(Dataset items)
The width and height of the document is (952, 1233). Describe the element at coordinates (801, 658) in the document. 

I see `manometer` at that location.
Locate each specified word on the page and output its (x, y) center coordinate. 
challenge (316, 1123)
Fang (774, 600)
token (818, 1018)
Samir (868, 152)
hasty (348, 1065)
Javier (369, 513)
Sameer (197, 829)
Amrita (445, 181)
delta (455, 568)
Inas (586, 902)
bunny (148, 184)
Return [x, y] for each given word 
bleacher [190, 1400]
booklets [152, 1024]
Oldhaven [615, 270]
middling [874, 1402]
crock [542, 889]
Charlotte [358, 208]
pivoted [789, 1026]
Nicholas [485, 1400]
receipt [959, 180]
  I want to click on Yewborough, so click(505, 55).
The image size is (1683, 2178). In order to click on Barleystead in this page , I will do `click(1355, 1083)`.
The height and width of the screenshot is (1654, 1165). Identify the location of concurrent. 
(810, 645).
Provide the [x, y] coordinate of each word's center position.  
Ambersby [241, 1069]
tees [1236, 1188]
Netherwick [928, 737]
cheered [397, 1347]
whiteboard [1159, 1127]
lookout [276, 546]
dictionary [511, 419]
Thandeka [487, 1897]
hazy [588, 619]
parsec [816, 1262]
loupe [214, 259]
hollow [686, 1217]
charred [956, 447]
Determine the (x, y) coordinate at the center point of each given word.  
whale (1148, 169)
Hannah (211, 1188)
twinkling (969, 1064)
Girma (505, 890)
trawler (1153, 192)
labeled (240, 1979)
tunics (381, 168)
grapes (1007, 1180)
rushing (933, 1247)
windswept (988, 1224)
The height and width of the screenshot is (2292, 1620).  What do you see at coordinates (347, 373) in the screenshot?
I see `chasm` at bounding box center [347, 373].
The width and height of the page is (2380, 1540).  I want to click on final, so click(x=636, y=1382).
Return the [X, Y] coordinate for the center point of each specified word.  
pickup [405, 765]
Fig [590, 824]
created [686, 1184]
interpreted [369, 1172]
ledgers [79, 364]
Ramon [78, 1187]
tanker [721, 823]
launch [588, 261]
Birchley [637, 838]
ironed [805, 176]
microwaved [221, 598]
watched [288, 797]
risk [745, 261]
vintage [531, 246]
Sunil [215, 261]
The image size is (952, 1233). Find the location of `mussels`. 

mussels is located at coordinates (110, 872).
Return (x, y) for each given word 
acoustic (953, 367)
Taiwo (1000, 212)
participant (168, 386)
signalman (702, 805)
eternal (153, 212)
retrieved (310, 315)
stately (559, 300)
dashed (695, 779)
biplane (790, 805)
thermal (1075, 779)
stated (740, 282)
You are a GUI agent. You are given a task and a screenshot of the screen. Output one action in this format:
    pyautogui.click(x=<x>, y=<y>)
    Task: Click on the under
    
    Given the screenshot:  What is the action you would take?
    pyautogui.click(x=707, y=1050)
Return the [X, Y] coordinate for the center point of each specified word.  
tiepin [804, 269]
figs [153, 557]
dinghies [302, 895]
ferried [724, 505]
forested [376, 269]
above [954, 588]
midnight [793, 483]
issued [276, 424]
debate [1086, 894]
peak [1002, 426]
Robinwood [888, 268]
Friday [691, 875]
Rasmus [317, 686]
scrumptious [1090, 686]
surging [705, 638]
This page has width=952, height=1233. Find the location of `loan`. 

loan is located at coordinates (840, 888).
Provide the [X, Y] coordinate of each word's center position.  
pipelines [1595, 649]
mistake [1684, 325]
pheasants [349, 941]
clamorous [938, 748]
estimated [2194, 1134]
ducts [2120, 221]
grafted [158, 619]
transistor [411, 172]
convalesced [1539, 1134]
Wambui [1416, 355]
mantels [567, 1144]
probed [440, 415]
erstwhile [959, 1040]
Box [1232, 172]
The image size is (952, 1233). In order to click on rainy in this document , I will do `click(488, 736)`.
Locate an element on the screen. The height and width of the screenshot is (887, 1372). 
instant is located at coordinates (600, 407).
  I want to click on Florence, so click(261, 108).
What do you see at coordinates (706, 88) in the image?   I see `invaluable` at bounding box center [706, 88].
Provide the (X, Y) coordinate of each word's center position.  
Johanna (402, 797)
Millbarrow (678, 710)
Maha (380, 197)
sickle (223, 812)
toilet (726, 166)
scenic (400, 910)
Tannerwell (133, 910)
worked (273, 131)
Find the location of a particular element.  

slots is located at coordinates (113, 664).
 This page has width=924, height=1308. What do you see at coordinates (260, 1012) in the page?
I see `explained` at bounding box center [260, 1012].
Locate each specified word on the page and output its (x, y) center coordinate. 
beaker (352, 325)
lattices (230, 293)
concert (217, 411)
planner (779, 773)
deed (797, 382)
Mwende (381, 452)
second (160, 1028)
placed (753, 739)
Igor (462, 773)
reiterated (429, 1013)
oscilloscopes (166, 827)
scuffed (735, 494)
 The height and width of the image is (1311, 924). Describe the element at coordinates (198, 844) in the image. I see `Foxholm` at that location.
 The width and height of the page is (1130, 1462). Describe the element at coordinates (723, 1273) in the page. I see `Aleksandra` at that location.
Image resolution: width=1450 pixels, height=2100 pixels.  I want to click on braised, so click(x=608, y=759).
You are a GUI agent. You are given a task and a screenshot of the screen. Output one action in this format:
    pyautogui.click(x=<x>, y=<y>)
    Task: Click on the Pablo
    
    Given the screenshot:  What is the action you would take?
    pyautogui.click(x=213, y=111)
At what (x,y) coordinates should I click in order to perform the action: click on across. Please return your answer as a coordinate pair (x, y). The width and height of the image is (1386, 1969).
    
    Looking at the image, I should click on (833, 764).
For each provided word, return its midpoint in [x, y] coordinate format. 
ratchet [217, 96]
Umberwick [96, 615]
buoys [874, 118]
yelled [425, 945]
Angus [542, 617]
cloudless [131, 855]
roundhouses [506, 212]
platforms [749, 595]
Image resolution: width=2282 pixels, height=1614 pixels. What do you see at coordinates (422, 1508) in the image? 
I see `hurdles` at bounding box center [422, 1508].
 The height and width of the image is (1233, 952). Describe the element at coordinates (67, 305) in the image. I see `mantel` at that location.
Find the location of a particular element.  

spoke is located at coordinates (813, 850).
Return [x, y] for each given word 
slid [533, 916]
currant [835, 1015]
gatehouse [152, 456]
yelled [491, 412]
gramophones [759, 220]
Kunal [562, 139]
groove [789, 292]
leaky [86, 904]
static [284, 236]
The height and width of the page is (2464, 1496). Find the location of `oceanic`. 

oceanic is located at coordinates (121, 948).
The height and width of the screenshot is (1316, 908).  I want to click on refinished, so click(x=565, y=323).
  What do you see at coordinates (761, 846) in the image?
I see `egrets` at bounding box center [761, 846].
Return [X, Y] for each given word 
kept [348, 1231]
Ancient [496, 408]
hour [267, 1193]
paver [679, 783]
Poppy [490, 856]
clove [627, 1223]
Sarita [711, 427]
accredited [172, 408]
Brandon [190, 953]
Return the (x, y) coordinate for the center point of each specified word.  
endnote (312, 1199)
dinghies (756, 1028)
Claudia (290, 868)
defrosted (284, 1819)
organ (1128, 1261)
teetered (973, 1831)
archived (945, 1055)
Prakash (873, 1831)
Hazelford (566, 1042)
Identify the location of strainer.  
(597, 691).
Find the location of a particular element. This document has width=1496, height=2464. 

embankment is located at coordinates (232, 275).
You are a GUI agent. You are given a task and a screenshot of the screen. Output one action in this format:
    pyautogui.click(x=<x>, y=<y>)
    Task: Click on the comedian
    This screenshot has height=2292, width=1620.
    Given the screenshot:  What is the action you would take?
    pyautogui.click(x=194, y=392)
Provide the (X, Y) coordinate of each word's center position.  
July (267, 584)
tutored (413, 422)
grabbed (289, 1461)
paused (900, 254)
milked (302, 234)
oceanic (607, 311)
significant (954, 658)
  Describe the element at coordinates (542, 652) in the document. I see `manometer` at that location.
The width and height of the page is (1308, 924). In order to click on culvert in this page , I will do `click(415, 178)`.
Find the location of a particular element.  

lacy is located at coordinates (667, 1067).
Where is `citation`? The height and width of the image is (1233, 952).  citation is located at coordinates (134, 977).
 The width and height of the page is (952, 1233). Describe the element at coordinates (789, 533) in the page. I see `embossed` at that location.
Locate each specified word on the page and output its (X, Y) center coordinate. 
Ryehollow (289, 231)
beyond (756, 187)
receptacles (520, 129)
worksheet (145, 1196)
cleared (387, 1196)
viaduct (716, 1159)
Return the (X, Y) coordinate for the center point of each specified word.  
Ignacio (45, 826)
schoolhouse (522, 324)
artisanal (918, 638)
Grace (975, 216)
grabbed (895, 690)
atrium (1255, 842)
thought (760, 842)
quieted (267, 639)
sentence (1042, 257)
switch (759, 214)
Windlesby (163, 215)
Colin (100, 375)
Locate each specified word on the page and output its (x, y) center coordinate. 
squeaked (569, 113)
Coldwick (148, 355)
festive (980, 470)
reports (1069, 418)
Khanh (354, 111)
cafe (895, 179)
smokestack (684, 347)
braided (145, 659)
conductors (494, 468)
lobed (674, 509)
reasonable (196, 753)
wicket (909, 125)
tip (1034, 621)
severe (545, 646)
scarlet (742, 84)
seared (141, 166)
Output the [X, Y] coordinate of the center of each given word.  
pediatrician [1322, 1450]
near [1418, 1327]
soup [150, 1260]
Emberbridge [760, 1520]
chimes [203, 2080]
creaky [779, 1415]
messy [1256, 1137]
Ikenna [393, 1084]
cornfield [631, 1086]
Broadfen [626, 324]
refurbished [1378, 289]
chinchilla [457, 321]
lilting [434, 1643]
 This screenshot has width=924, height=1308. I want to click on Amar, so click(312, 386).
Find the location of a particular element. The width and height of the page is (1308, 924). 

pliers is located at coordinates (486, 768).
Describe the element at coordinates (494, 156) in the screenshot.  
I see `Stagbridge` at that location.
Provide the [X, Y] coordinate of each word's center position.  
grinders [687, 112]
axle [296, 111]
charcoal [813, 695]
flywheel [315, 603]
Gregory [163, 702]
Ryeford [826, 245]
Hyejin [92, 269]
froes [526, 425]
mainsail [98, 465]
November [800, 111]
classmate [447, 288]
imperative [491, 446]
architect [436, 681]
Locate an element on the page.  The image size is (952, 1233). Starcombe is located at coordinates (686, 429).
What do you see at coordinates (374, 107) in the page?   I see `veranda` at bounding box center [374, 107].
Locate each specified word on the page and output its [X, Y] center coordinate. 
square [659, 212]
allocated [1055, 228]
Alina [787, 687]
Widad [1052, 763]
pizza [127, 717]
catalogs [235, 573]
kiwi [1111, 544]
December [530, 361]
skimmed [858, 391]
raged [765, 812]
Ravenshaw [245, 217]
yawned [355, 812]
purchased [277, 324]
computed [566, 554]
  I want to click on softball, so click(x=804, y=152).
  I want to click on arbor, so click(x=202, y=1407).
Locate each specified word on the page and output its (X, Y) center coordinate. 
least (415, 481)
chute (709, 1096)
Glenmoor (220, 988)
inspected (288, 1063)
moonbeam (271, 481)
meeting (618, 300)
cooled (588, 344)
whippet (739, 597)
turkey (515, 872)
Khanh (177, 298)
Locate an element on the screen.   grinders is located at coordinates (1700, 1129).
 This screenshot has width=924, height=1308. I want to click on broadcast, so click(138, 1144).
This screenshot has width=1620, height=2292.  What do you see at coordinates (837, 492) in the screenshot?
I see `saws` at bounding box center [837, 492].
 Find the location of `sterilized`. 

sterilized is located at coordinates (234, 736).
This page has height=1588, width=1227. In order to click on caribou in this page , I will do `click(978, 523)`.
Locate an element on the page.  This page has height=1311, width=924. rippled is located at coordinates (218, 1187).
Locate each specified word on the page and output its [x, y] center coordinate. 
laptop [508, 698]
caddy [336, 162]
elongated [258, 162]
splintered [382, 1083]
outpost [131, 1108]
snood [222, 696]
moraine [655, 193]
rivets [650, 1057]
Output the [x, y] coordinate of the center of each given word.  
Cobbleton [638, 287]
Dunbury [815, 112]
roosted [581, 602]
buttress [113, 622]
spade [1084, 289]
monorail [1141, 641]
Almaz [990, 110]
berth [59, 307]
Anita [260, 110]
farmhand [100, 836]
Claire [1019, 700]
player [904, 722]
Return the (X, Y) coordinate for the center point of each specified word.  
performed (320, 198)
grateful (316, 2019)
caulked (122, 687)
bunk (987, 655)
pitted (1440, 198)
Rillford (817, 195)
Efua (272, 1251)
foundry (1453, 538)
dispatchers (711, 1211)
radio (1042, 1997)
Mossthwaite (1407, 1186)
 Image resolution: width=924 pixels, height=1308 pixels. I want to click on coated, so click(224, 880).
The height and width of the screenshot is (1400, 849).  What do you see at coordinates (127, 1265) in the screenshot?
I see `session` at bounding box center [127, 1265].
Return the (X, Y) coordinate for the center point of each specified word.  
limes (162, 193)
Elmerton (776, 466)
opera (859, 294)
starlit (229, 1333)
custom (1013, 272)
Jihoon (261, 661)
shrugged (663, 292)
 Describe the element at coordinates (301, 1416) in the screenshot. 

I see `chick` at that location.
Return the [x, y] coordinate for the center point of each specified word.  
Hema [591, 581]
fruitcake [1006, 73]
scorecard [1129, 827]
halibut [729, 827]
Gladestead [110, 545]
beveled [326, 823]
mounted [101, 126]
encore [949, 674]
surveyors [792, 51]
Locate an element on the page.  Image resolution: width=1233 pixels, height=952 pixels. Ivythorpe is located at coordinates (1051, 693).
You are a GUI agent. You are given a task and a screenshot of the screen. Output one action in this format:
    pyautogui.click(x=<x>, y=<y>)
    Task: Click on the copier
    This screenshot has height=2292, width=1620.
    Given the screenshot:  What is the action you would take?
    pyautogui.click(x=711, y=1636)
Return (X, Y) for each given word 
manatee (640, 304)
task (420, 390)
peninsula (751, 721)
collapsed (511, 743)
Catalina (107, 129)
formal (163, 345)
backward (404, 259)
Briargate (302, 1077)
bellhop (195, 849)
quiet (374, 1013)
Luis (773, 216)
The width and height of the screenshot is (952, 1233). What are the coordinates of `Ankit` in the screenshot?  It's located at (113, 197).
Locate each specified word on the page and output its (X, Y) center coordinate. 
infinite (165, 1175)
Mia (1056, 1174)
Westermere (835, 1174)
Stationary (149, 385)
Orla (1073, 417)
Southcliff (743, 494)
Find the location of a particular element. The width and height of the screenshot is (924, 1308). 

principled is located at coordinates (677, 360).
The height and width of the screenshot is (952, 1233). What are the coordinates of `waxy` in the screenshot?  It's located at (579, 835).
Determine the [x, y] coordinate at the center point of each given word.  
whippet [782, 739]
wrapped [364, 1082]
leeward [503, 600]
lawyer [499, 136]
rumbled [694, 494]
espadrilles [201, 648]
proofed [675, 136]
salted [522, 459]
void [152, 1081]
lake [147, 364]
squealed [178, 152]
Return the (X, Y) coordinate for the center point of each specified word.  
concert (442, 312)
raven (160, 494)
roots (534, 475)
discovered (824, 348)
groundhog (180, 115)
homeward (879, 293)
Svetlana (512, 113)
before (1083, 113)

### Exercise objective
Copy the data above word for word, from the line with "dictionary [511, 419]" to the line with "thermal (1075, 779)", both lines included.

### Expected answer
dictionary [511, 419]
Thandeka [487, 1897]
hazy [588, 619]
parsec [816, 1262]
loupe [214, 259]
hollow [686, 1217]
charred [956, 447]
Determine the (x, y) coordinate at the center point of each given word.  
whale (1148, 169)
Hannah (211, 1188)
twinkling (969, 1064)
Girma (505, 890)
trawler (1153, 192)
labeled (240, 1979)
tunics (381, 168)
grapes (1007, 1180)
rushing (933, 1247)
windswept (988, 1224)
The height and width of the screenshot is (2292, 1620).  What do you see at coordinates (347, 373) in the screenshot?
I see `chasm` at bounding box center [347, 373].
The width and height of the page is (2380, 1540).  I want to click on final, so click(x=636, y=1382).
Return the [X, Y] coordinate for the center point of each specified word.  
pickup [405, 765]
Fig [590, 824]
created [686, 1184]
interpreted [369, 1172]
ledgers [79, 364]
Ramon [78, 1187]
tanker [721, 823]
launch [588, 261]
Birchley [637, 838]
ironed [805, 176]
microwaved [221, 598]
watched [288, 797]
risk [745, 261]
vintage [531, 246]
Sunil [215, 261]
The image size is (952, 1233). Find the location of `mussels`. 

mussels is located at coordinates (110, 872).
Return (x, y) for each given word 
acoustic (953, 367)
Taiwo (1000, 212)
participant (168, 386)
signalman (702, 805)
eternal (153, 212)
retrieved (310, 315)
stately (559, 300)
dashed (695, 779)
biplane (790, 805)
thermal (1075, 779)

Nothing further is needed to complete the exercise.